====== Data for review ======

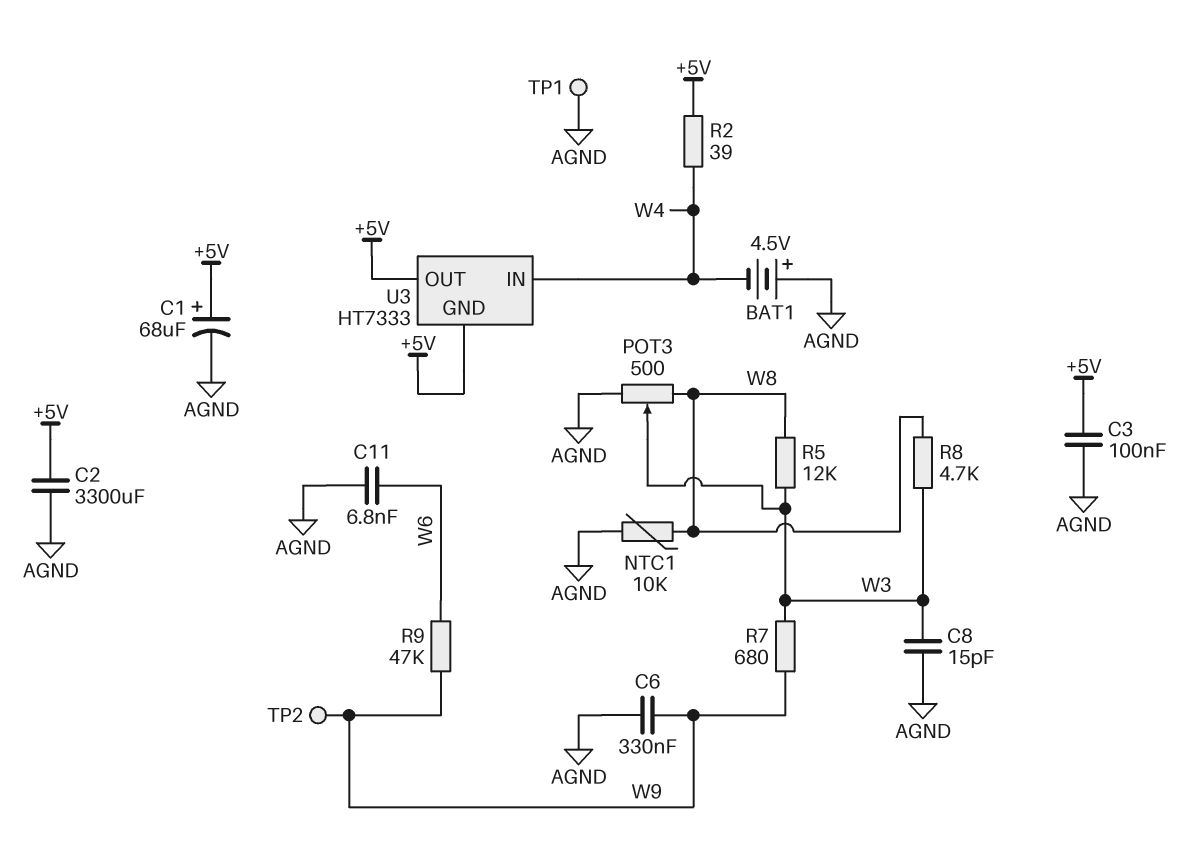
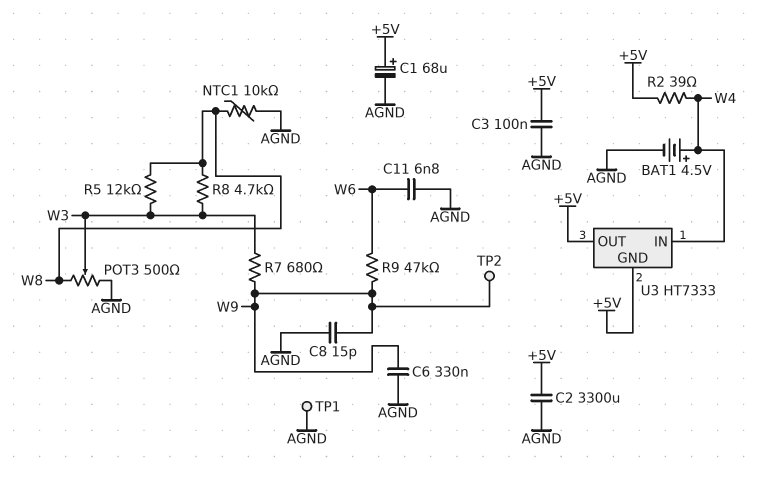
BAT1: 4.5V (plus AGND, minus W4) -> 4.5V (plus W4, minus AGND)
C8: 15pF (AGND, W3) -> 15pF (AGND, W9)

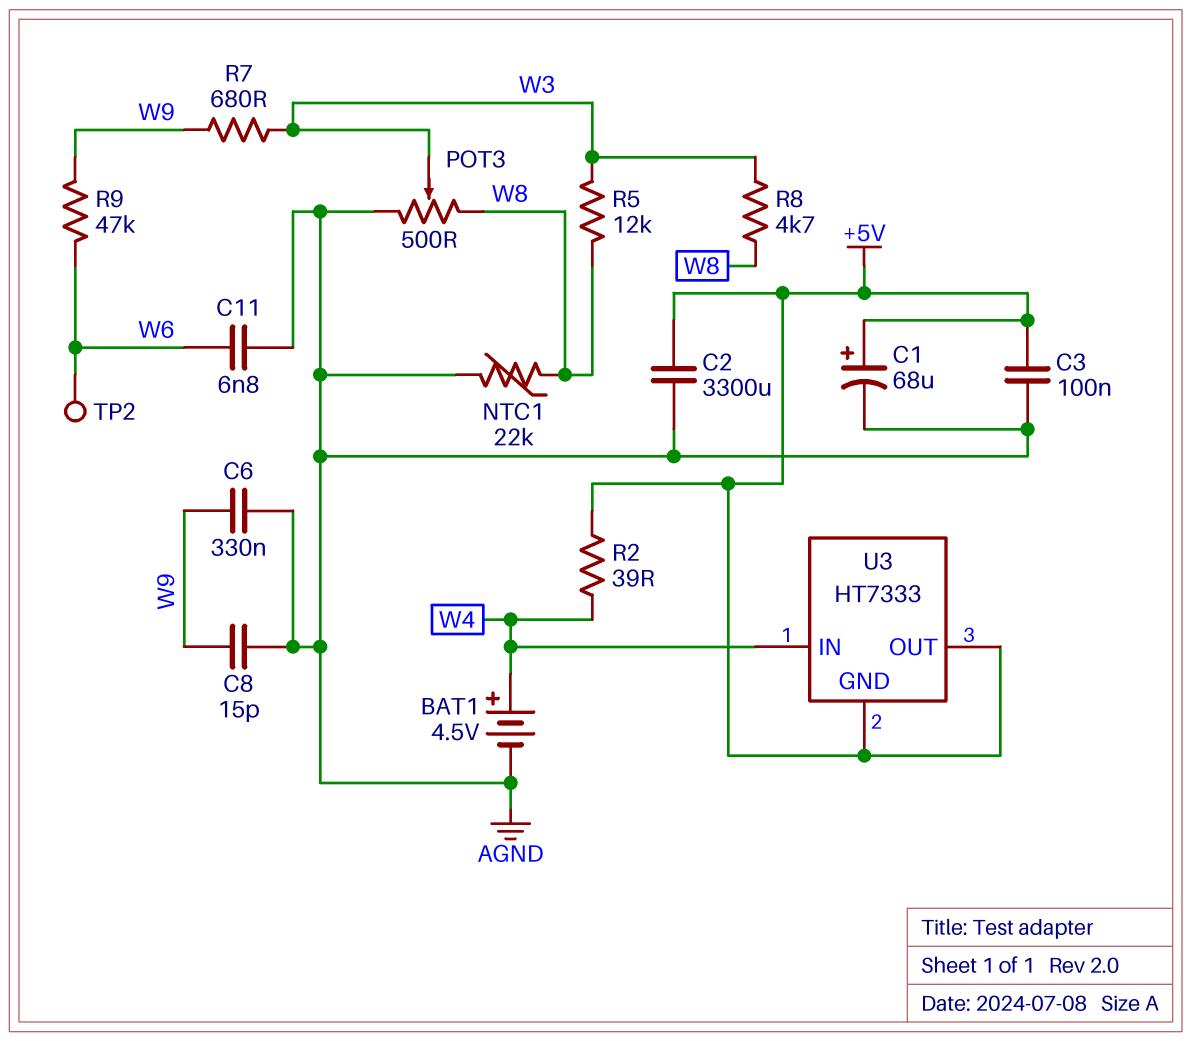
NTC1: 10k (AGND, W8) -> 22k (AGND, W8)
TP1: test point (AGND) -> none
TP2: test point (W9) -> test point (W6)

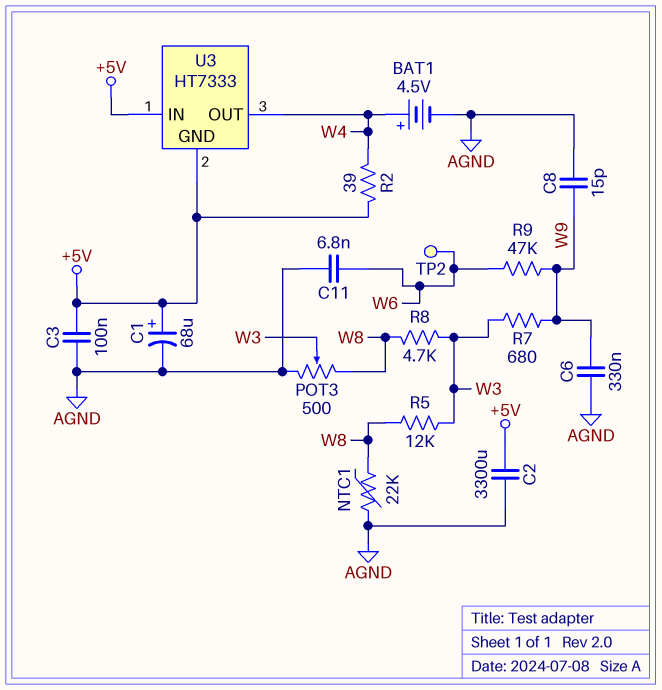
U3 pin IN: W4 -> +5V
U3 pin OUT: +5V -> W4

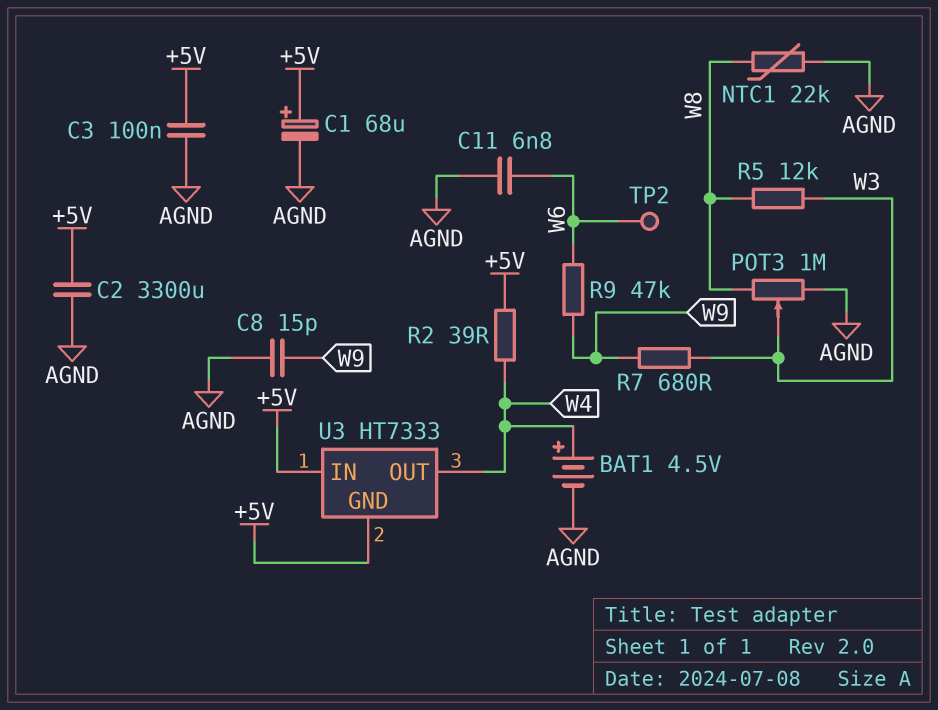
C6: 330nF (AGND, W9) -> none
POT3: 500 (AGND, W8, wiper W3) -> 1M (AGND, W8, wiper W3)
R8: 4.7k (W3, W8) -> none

======

- [Aim of the exercise]:
Reproduce each record above by retyping it exactly; omit all images.

- [Output of the task]:
BAT1: 4.5V (plus AGND, minus W4) -> 4.5V (plus W4, minus AGND)
C8: 15pF (AGND, W3) -> 15pF (AGND, W9)

NTC1: 10k (AGND, W8) -> 22k (AGND, W8)
TP1: test point (AGND) -> none
TP2: test point (W9) -> test point (W6)

U3 pin IN: W4 -> +5V
U3 pin OUT: +5V -> W4

C6: 330nF (AGND, W9) -> none
POT3: 500 (AGND, W8, wiper W3) -> 1M (AGND, W8, wiper W3)
R8: 4.7k (W3, W8) -> none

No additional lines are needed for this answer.